[Dataset entries]
----

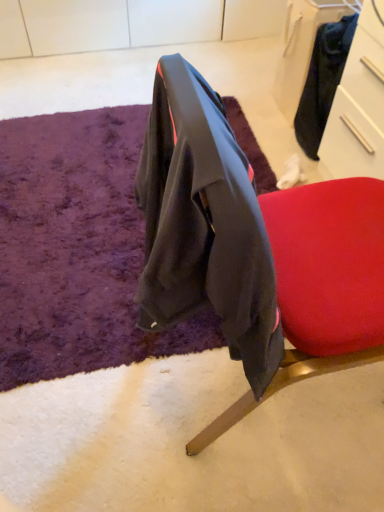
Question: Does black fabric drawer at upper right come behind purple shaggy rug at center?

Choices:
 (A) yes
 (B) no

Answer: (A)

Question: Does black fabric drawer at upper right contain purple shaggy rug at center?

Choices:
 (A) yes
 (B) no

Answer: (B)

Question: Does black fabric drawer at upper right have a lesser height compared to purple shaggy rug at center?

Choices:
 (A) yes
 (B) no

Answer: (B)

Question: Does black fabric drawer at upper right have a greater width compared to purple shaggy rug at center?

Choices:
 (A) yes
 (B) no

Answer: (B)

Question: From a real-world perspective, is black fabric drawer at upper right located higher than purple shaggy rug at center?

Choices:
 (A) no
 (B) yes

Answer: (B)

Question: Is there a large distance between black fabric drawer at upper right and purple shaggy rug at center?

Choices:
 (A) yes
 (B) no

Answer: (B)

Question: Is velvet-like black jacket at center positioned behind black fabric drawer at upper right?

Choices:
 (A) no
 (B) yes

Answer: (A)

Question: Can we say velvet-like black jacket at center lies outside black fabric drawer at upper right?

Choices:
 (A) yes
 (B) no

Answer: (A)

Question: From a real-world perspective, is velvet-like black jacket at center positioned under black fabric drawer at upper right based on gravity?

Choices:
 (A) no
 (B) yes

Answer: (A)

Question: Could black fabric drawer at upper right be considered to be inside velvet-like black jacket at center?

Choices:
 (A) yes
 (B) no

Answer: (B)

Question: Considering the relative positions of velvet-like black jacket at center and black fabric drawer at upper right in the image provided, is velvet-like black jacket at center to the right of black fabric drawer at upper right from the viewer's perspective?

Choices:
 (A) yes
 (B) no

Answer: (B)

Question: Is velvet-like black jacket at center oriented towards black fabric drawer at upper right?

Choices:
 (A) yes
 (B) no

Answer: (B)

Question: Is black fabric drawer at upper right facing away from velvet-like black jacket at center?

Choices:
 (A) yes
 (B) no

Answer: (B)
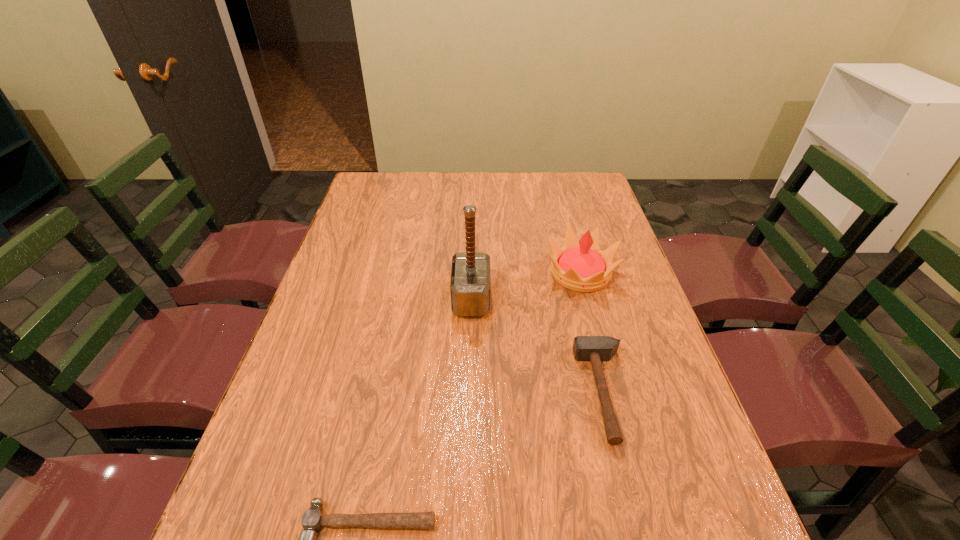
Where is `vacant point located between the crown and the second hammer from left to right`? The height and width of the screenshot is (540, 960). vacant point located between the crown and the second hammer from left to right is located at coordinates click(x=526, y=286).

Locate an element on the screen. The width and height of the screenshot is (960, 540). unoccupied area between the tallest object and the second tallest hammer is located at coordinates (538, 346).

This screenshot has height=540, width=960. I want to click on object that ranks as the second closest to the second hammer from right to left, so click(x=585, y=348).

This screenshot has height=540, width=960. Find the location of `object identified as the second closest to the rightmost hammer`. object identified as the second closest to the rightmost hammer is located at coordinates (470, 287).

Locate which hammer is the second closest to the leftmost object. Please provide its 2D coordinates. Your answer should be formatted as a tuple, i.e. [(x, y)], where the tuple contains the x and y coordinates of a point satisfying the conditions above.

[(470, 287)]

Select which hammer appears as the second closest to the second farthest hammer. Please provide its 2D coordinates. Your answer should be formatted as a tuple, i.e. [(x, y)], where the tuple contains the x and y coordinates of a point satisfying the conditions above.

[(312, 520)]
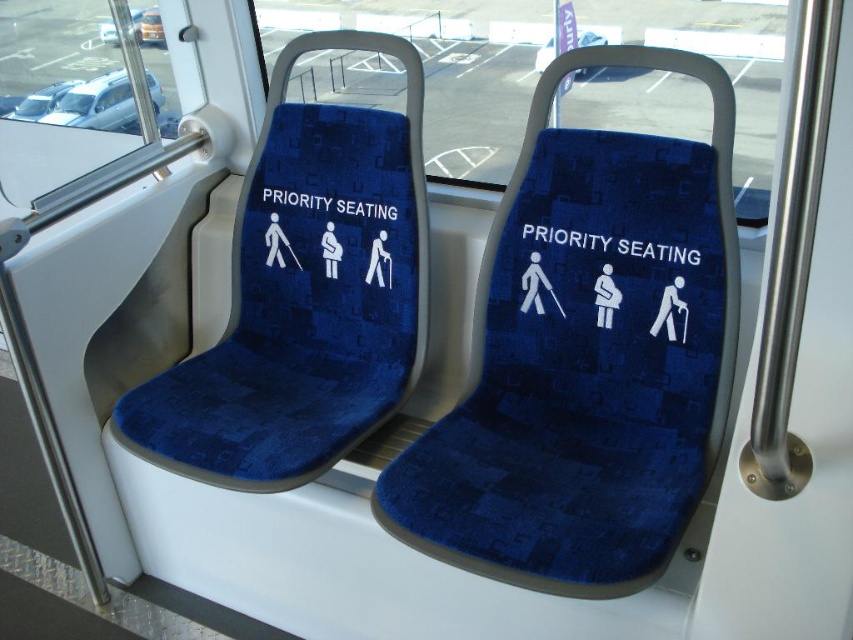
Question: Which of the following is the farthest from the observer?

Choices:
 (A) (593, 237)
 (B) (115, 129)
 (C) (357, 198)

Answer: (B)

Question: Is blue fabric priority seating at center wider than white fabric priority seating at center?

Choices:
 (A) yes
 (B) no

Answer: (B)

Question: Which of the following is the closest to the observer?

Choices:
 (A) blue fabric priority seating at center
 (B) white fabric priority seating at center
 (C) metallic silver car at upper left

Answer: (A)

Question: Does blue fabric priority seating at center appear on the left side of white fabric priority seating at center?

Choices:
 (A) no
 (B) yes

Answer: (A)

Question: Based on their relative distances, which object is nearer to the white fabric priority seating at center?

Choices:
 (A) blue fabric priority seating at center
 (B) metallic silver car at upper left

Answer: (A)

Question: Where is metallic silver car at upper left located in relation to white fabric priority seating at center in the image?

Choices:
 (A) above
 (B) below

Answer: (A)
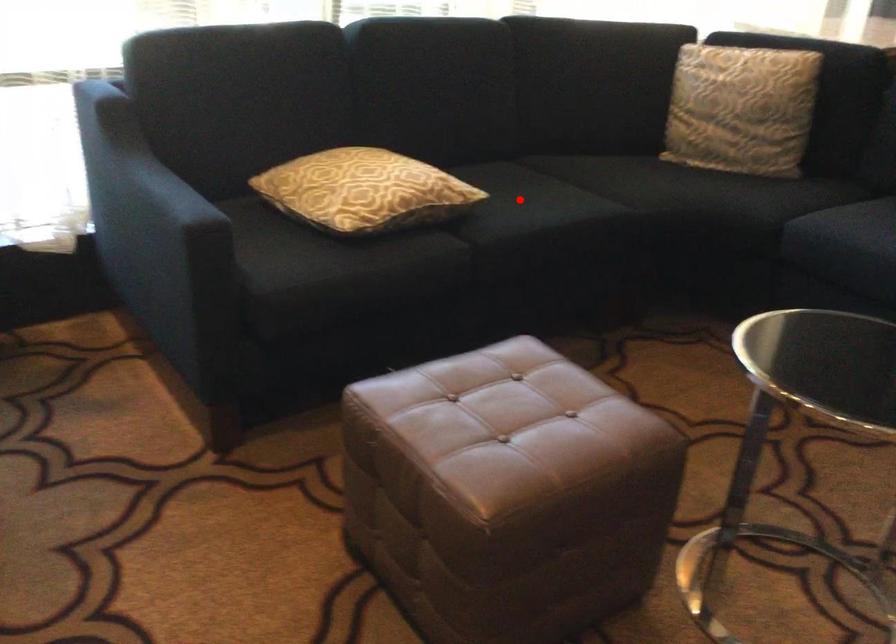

----

**PROBLEM STATEMENT**
Rewrite every line of the listing above as a JSON list of strings, one string per line, skipping blank lines. Leave the pictures out of the answer.

**EXERCISE RESPONSE**
[
  "Question: Does black fabric drawer at upper right come behind purple shaggy rug at center?",
  "Choices:",
  " (A) yes",
  " (B) no",
  "Answer: (A)",
  "Question: Does black fabric drawer at upper right contain purple shaggy rug at center?",
  "Choices:",
  " (A) yes",
  " (B) no",
  "Answer: (B)",
  "Question: Does black fabric drawer at upper right have a lesser height compared to purple shaggy rug at center?",
  "Choices:",
  " (A) yes",
  " (B) no",
  "Answer: (B)",
  "Question: Does black fabric drawer at upper right have a greater width compared to purple shaggy rug at center?",
  "Choices:",
  " (A) yes",
  " (B) no",
  "Answer: (B)",
  "Question: From a real-world perspective, is black fabric drawer at upper right located higher than purple shaggy rug at center?",
  "Choices:",
  " (A) no",
  " (B) yes",
  "Answer: (B)",
  "Question: Is there a large distance between black fabric drawer at upper right and purple shaggy rug at center?",
  "Choices:",
  " (A) yes",
  " (B) no",
  "Answer: (B)",
  "Question: Is velvet-like black jacket at center positioned behind black fabric drawer at upper right?",
  "Choices:",
  " (A) no",
  " (B) yes",
  "Answer: (A)",
  "Question: Can we say velvet-like black jacket at center lies outside black fabric drawer at upper right?",
  "Choices:",
  " (A) yes",
  " (B) no",
  "Answer: (A)",
  "Question: From a real-world perspective, is velvet-like black jacket at center positioned under black fabric drawer at upper right based on gravity?",
  "Choices:",
  " (A) no",
  " (B) yes",
  "Answer: (A)",
  "Question: Could black fabric drawer at upper right be considered to be inside velvet-like black jacket at center?",
  "Choices:",
  " (A) yes",
  " (B) no",
  "Answer: (B)",
  "Question: Considering the relative positions of velvet-like black jacket at center and black fabric drawer at upper right in the image provided, is velvet-like black jacket at center to the right of black fabric drawer at upper right from the viewer's perspective?",
  "Choices:",
  " (A) yes",
  " (B) no",
  "Answer: (B)",
  "Question: Is velvet-like black jacket at center oriented towards black fabric drawer at upper right?",
  "Choices:",
  " (A) yes",
  " (B) no",
  "Answer: (B)",
  "Question: Is black fabric drawer at upper right facing away from velvet-like black jacket at center?",
  "Choices:",
  " (A) yes",
  " (B) no",
  "Answer: (B)",
  "Where is `vacant point located between the crown and the second hammer from left to right`? The height and width of the screenshot is (540, 960). vacant point located between the crown and the second hammer from left to right is located at coordinates click(x=526, y=286).",
  "Locate an element on the screen. The width and height of the screenshot is (960, 540). unoccupied area between the tallest object and the second tallest hammer is located at coordinates (538, 346).",
  "This screenshot has height=540, width=960. I want to click on object that ranks as the second closest to the second hammer from right to left, so click(x=585, y=348).",
  "This screenshot has height=540, width=960. Find the location of `object identified as the second closest to the rightmost hammer`. object identified as the second closest to the rightmost hammer is located at coordinates (470, 287).",
  "Locate which hammer is the second closest to the leftmost object. Please provide its 2D coordinates. Your answer should be formatted as a tuple, i.e. [(x, y)], where the tuple contains the x and y coordinates of a point satisfying the conditions above.",
  "[(470, 287)]",
  "Select which hammer appears as the second closest to the second farthest hammer. Please provide its 2D coordinates. Your answer should be formatted as a tuple, i.e. [(x, y)], where the tuple contains the x and y coordinates of a point satisfying the conditions above.",
  "[(312, 520)]",
  "Question: Which of the following is the farthest from the observer?",
  "Choices:",
  " (A) (593, 237)",
  " (B) (115, 129)",
  " (C) (357, 198)",
  "Answer: (B)",
  "Question: Is blue fabric priority seating at center wider than white fabric priority seating at center?",
  "Choices:",
  " (A) yes",
  " (B) no",
  "Answer: (B)",
  "Question: Which of the following is the closest to the observer?",
  "Choices:",
  " (A) blue fabric priority seating at center",
  " (B) white fabric priority seating at center",
  " (C) metallic silver car at upper left",
  "Answer: (A)",
  "Question: Does blue fabric priority seating at center appear on the left side of white fabric priority seating at center?",
  "Choices:",
  " (A) no",
  " (B) yes",
  "Answer: (A)",
  "Question: Based on their relative distances, which object is nearer to the white fabric priority seating at center?",
  "Choices:",
  " (A) blue fabric priority seating at center",
  " (B) metallic silver car at upper left",
  "Answer: (A)",
  "Question: Where is metallic silver car at upper left located in relation to white fabric priority seating at center in the image?",
  "Choices:",
  " (A) above",
  " (B) below",
  "Answer: (A)"
]